What you will do:
Retype the material word for word.
+ + + +
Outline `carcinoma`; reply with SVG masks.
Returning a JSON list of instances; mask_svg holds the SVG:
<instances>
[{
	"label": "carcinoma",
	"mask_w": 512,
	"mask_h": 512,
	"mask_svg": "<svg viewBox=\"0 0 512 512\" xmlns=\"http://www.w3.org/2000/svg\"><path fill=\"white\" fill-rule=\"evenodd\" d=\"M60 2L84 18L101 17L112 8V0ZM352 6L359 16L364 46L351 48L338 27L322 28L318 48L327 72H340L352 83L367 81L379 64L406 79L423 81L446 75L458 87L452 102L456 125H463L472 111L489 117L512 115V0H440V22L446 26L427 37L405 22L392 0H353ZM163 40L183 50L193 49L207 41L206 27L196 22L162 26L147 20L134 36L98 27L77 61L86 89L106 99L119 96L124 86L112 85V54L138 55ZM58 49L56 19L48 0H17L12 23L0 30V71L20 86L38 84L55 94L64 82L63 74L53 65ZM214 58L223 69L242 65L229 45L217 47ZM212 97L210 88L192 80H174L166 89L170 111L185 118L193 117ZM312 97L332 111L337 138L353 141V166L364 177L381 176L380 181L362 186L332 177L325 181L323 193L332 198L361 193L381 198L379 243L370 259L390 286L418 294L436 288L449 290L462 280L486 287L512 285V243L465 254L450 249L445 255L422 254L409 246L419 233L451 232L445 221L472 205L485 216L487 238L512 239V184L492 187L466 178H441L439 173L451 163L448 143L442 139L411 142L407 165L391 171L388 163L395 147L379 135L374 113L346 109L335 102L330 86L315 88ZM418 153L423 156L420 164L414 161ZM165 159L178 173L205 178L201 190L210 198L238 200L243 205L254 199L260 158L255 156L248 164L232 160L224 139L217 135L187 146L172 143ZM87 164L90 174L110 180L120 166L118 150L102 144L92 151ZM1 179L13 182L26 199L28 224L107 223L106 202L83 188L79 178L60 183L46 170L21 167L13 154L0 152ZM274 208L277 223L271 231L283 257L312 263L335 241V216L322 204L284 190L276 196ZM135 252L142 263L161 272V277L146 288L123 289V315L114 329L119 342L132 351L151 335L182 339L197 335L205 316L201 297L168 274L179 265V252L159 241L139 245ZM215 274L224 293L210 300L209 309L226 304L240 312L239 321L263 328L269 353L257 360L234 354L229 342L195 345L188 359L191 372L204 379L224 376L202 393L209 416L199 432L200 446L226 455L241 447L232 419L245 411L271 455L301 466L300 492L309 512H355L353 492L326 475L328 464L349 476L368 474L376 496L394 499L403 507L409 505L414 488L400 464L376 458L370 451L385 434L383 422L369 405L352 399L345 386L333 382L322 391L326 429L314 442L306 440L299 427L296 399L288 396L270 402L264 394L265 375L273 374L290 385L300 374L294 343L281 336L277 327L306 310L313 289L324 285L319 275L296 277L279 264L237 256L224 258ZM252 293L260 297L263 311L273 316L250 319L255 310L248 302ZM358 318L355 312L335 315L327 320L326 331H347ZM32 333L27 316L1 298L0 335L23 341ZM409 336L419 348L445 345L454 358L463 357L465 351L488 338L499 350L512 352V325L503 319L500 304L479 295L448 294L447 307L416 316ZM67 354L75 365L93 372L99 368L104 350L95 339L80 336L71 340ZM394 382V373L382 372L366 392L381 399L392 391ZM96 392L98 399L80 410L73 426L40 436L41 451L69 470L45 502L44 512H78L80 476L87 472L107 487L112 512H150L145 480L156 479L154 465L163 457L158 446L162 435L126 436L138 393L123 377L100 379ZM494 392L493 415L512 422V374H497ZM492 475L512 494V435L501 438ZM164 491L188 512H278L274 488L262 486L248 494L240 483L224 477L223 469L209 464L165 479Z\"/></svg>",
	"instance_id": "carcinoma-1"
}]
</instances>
+ + + +
Expected answer:
Outline `carcinoma`; reply with SVG masks.
Returning a JSON list of instances; mask_svg holds the SVG:
<instances>
[{
	"label": "carcinoma",
	"mask_w": 512,
	"mask_h": 512,
	"mask_svg": "<svg viewBox=\"0 0 512 512\" xmlns=\"http://www.w3.org/2000/svg\"><path fill=\"white\" fill-rule=\"evenodd\" d=\"M60 2L84 18L101 17L112 8V0ZM352 6L359 16L364 46L351 48L338 27L322 28L318 48L327 72H340L352 83L367 81L379 64L406 79L423 81L446 75L458 87L452 102L456 125H463L472 111L489 117L512 115V0H440V22L446 26L427 37L405 22L392 0H353ZM163 40L183 50L193 49L207 41L206 27L196 22L162 26L147 20L134 36L98 27L77 61L86 89L106 99L119 96L124 86L112 85V54L138 55ZM58 49L56 19L48 0H17L12 23L0 30V71L20 86L38 84L55 94L64 82L63 74L53 65ZM214 58L223 69L242 65L229 45L217 47ZM212 97L210 88L192 80H174L166 89L170 111L185 118L193 117ZM312 97L332 111L337 138L353 141V166L364 177L381 176L380 181L362 186L332 177L325 181L323 193L332 198L361 193L381 198L379 243L370 259L390 286L418 294L436 288L449 290L462 280L486 287L512 285V243L465 254L450 249L445 255L422 254L409 246L419 233L451 232L445 221L472 205L485 216L487 238L512 239V184L492 187L466 178H441L439 173L451 163L448 143L442 139L411 142L407 165L391 171L388 163L395 147L379 135L374 113L346 109L335 102L330 86L315 88ZM418 153L423 156L420 164L414 161ZM165 159L178 173L205 178L201 190L210 198L238 200L243 205L254 199L260 158L255 156L248 164L232 160L224 139L217 135L187 146L172 143ZM87 164L90 174L110 180L120 166L118 150L102 144L92 151ZM1 179L13 182L26 199L28 224L107 223L106 202L83 188L79 178L60 183L46 170L21 167L13 154L0 152ZM274 208L277 223L271 231L283 257L312 263L335 241V216L322 204L284 190L276 196ZM135 252L142 263L161 272V277L146 288L123 289V315L114 329L119 342L132 351L151 335L182 339L197 335L205 316L201 297L168 274L179 265V252L159 241L139 245ZM215 274L224 293L210 300L209 309L226 304L240 312L239 321L263 328L269 353L257 360L234 354L229 342L195 345L188 359L191 372L204 379L224 376L202 393L209 416L199 432L200 446L226 455L241 447L232 419L245 411L271 455L301 466L300 492L309 512H355L353 492L326 475L328 464L349 476L368 474L376 496L394 499L403 507L409 505L414 488L400 464L376 458L370 451L385 434L383 422L369 405L352 399L345 386L333 382L322 391L326 429L314 442L306 440L299 427L296 399L288 396L270 402L264 394L265 375L273 374L290 385L300 374L294 343L281 336L277 327L306 310L313 289L324 285L319 275L296 277L279 264L237 256L224 258ZM252 293L260 297L263 311L273 316L250 319L255 310L248 302ZM358 318L355 312L335 315L327 320L326 331H347ZM32 333L27 316L1 298L0 335L23 341ZM409 336L419 348L445 345L454 358L463 357L465 351L488 338L499 350L512 352V325L503 319L500 304L479 295L448 294L447 307L416 316ZM67 354L75 365L93 372L99 368L104 350L95 339L80 336L71 340ZM394 382V373L382 372L366 392L381 399L392 391ZM96 392L98 399L80 410L73 426L40 436L41 451L69 470L45 502L44 512H78L80 476L87 472L107 487L112 512H150L145 480L156 479L154 465L163 457L158 446L162 435L126 436L138 393L123 377L100 379ZM494 392L493 415L512 422V374H497ZM492 475L512 494V435L501 438ZM164 491L188 512H278L274 488L262 486L248 494L240 483L224 477L223 469L209 464L165 479Z\"/></svg>",
	"instance_id": "carcinoma-1"
}]
</instances>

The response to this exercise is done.